== Task goal ==
Scan the listing below for "AOUT", then report every line that has it.

== Records to use ==
▶

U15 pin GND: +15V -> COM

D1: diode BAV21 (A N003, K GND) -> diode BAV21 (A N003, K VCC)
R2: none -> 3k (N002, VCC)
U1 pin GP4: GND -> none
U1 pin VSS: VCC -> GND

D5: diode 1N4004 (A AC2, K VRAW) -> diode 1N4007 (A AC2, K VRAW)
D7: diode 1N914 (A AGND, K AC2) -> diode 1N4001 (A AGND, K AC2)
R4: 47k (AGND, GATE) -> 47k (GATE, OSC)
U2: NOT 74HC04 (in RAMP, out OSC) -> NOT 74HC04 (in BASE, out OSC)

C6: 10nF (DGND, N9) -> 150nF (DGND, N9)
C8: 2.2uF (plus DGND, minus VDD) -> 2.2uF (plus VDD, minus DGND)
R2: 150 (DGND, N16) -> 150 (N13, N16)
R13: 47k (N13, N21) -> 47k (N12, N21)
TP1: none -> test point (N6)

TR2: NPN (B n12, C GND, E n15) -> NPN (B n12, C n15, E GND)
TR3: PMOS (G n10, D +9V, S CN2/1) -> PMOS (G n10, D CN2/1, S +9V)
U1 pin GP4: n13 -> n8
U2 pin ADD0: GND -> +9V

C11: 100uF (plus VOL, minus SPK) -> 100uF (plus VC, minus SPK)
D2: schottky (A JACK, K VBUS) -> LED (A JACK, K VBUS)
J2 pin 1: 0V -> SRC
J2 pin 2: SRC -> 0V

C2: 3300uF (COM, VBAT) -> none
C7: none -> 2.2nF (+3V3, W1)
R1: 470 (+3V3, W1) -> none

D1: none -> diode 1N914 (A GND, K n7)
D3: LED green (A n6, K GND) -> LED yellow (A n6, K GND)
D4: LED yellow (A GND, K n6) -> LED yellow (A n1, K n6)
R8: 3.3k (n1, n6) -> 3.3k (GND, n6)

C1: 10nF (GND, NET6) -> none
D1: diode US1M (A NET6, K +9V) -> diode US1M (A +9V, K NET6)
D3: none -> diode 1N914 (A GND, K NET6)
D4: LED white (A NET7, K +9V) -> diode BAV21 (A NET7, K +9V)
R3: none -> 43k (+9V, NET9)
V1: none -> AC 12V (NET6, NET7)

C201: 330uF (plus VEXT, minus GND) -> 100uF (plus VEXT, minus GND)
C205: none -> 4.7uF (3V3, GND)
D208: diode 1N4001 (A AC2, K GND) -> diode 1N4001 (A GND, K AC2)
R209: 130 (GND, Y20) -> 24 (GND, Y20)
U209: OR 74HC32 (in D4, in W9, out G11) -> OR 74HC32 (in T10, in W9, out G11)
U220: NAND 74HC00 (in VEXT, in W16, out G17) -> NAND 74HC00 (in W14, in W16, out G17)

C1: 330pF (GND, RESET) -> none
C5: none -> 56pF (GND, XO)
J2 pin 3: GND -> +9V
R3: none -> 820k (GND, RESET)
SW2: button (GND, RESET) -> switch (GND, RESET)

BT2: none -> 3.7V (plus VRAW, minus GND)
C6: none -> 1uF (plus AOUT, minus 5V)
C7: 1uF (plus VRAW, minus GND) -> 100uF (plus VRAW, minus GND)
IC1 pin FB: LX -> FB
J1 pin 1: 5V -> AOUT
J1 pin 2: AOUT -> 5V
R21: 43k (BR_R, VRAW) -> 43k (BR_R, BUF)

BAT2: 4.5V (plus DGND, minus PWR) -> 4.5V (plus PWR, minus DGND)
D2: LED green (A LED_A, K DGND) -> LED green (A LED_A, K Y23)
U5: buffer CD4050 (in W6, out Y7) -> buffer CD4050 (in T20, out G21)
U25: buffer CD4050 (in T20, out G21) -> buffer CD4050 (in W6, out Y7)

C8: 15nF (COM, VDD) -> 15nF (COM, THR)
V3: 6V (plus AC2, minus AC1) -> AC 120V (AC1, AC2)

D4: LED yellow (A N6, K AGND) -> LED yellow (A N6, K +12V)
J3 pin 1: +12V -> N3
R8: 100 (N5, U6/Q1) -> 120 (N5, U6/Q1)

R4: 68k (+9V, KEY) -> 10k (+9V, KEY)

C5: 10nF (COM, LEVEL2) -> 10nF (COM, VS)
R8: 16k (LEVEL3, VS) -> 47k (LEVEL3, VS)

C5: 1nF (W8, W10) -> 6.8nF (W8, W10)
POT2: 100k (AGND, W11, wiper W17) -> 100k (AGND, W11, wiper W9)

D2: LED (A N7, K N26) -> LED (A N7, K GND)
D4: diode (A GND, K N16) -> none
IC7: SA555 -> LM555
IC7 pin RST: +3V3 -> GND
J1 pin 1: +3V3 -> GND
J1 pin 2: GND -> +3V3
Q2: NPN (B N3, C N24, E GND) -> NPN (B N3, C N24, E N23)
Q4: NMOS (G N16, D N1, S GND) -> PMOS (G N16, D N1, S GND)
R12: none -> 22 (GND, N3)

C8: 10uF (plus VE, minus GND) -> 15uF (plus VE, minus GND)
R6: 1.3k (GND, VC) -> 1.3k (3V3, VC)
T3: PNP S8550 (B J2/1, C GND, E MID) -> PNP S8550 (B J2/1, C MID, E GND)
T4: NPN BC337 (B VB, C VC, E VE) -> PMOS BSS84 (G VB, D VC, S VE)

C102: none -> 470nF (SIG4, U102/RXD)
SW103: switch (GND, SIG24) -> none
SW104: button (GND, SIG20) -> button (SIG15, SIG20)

◀

== Written solution ==
C6: none -> 1uF (plus AOUT, minus 5V)
J1 pin 1: 5V -> AOUT
J1 pin 2: AOUT -> 5V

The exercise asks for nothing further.